» **What to work on**:
For the listing beneath, state how many lines contain the string "capsule". Give the number by itself.

[Information supplied Boundary: Start]

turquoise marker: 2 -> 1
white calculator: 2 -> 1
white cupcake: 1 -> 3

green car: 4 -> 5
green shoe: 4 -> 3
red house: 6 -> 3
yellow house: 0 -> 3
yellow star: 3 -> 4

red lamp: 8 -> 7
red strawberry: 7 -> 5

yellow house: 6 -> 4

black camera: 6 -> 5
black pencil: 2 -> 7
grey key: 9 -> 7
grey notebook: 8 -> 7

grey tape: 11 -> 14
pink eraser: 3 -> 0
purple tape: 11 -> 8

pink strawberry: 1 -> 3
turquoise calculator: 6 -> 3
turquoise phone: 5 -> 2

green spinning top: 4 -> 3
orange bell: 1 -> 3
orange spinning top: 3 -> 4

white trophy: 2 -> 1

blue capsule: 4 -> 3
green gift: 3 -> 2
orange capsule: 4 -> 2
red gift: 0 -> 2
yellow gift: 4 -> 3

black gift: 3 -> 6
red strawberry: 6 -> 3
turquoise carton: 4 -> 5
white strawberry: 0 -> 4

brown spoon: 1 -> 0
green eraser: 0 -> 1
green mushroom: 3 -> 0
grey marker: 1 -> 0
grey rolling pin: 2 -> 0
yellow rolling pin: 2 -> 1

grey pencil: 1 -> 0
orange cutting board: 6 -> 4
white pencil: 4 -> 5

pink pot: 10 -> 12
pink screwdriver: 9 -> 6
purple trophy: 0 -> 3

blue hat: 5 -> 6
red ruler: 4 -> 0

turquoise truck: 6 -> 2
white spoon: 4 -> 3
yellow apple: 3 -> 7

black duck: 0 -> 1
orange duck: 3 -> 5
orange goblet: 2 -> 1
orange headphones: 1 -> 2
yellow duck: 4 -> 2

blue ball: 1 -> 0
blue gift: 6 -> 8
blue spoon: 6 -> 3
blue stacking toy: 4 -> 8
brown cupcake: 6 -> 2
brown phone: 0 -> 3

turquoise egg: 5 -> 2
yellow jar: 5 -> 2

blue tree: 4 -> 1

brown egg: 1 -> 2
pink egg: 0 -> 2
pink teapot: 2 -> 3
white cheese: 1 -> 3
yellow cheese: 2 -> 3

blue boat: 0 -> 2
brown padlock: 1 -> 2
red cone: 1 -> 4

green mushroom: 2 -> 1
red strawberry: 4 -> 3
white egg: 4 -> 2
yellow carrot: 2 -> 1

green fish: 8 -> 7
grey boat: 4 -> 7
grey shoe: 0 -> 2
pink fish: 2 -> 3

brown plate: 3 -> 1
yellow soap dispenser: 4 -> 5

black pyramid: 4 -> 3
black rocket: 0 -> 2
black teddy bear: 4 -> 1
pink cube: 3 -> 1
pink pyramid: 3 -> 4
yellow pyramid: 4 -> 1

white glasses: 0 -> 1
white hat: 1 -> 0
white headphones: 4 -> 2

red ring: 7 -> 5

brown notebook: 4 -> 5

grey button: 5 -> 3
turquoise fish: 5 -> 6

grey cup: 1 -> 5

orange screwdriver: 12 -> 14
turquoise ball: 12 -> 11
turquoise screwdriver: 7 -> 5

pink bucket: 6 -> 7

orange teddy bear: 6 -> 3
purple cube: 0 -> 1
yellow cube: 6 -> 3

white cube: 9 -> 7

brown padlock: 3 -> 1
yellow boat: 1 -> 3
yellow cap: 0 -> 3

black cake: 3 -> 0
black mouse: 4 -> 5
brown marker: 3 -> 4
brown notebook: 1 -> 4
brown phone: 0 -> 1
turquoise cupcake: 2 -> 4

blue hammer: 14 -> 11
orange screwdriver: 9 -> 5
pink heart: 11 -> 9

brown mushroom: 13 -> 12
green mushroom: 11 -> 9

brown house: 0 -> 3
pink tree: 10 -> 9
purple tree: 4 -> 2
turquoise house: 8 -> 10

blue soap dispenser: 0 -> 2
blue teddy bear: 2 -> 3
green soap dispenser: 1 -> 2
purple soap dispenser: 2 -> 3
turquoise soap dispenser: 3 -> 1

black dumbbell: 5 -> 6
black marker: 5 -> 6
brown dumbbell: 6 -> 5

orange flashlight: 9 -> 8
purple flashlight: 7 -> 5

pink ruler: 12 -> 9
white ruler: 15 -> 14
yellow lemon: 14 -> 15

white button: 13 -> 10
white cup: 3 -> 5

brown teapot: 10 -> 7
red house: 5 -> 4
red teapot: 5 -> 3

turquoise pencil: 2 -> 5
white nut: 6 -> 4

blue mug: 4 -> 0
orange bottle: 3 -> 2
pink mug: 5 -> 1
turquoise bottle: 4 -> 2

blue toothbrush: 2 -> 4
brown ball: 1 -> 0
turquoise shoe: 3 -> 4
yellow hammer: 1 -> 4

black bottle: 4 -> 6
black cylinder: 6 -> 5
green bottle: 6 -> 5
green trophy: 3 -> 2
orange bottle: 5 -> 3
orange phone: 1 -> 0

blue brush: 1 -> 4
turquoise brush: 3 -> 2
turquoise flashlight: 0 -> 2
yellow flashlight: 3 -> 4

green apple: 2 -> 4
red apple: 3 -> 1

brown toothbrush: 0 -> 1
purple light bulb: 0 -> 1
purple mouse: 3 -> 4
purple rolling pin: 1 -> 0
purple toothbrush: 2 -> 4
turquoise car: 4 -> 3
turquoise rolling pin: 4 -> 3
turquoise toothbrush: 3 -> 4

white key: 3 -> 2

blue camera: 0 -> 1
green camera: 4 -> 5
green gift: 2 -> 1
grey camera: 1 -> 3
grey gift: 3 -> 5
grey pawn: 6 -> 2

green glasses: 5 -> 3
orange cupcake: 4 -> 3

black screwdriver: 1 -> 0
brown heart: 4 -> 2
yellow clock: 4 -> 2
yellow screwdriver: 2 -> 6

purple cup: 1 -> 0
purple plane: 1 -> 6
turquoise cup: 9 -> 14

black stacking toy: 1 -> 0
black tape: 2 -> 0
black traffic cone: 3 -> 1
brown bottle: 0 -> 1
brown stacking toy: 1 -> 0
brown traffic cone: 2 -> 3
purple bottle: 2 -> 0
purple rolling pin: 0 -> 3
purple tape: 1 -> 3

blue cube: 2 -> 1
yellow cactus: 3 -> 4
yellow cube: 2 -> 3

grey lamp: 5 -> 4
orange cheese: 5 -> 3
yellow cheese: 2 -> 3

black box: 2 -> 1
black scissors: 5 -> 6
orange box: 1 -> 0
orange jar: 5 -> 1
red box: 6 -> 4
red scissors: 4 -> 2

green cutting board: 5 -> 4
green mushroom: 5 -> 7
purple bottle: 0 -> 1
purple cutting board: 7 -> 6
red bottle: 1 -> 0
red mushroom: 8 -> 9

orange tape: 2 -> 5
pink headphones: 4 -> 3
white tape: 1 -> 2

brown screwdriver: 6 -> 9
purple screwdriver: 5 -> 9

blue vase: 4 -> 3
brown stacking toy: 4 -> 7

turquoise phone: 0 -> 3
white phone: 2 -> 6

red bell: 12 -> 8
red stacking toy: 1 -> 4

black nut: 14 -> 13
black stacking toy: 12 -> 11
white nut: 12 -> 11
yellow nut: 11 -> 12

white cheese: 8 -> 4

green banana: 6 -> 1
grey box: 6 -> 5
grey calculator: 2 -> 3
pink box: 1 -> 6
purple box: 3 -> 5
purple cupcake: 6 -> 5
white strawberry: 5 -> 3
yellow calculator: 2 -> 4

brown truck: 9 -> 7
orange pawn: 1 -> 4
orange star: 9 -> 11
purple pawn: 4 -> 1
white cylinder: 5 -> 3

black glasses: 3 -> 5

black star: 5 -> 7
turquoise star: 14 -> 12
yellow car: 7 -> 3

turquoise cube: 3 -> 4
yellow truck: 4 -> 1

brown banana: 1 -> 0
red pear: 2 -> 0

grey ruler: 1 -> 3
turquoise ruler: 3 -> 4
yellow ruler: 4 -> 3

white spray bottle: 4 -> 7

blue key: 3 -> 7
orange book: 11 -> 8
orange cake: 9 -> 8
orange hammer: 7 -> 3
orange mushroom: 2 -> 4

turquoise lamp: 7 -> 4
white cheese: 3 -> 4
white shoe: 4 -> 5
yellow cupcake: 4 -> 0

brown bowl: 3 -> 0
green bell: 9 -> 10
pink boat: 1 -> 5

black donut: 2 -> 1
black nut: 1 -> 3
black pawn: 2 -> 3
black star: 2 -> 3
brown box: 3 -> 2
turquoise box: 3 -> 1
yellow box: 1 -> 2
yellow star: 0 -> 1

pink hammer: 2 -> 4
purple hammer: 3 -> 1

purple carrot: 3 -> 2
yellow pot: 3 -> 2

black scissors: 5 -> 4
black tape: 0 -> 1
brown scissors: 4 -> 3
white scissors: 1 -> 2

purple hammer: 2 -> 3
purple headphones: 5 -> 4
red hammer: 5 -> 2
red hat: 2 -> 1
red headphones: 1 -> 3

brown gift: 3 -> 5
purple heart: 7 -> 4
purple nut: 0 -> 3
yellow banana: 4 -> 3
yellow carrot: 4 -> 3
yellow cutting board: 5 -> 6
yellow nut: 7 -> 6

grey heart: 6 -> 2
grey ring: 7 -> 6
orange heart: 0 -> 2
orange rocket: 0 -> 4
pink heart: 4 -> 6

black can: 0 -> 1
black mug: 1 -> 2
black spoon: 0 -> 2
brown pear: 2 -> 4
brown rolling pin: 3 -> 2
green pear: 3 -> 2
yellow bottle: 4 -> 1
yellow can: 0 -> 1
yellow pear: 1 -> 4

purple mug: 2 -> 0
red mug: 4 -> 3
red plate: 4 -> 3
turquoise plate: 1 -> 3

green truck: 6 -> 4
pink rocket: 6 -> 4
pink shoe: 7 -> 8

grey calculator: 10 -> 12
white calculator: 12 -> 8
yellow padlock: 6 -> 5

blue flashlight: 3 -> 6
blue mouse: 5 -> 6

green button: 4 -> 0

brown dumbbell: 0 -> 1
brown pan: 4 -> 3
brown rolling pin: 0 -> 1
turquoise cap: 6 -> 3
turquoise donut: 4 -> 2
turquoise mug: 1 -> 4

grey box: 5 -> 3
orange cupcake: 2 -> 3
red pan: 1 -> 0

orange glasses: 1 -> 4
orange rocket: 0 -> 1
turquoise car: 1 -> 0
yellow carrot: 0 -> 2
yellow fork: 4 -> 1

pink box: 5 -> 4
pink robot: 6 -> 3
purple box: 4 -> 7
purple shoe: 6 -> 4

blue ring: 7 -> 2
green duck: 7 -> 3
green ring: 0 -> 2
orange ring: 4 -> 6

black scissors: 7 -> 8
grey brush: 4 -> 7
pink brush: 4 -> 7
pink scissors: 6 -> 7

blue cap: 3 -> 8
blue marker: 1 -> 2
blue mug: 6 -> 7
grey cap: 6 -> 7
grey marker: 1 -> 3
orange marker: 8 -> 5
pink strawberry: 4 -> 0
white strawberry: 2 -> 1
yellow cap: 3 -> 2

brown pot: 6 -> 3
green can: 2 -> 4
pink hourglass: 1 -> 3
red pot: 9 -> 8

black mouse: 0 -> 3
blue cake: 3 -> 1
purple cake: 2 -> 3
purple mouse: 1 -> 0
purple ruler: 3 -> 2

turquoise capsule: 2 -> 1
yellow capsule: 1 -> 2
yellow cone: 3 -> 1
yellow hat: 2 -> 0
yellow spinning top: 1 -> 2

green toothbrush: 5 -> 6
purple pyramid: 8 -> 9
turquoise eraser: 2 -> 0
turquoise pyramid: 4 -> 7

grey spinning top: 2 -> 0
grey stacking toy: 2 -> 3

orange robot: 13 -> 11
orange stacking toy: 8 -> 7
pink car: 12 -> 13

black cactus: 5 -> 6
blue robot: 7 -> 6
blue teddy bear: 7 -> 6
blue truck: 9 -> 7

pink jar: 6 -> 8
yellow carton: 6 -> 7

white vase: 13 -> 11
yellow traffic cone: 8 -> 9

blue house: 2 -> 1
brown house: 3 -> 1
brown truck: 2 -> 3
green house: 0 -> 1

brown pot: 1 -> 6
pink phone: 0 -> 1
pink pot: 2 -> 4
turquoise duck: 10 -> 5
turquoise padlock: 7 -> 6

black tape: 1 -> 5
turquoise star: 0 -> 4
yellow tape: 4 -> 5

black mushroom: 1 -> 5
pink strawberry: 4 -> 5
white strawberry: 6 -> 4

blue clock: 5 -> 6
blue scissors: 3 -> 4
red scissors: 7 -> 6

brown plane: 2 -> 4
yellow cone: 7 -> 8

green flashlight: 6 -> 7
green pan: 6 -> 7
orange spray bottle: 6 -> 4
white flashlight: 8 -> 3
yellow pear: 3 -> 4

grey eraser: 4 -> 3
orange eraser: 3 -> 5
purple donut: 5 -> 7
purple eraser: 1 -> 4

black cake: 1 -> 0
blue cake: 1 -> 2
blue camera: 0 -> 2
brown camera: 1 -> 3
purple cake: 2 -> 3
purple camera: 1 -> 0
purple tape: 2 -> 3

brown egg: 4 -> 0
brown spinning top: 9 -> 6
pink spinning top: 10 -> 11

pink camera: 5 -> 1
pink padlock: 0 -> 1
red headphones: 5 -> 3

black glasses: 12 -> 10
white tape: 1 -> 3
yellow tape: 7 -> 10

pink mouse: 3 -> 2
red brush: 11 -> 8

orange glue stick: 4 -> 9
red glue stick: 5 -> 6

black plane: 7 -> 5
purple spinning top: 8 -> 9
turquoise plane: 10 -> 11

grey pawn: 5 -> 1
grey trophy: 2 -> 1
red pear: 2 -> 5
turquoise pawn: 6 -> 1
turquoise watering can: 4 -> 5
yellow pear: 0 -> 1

[Information supplied Boundary: End]

» **Answer area**:
4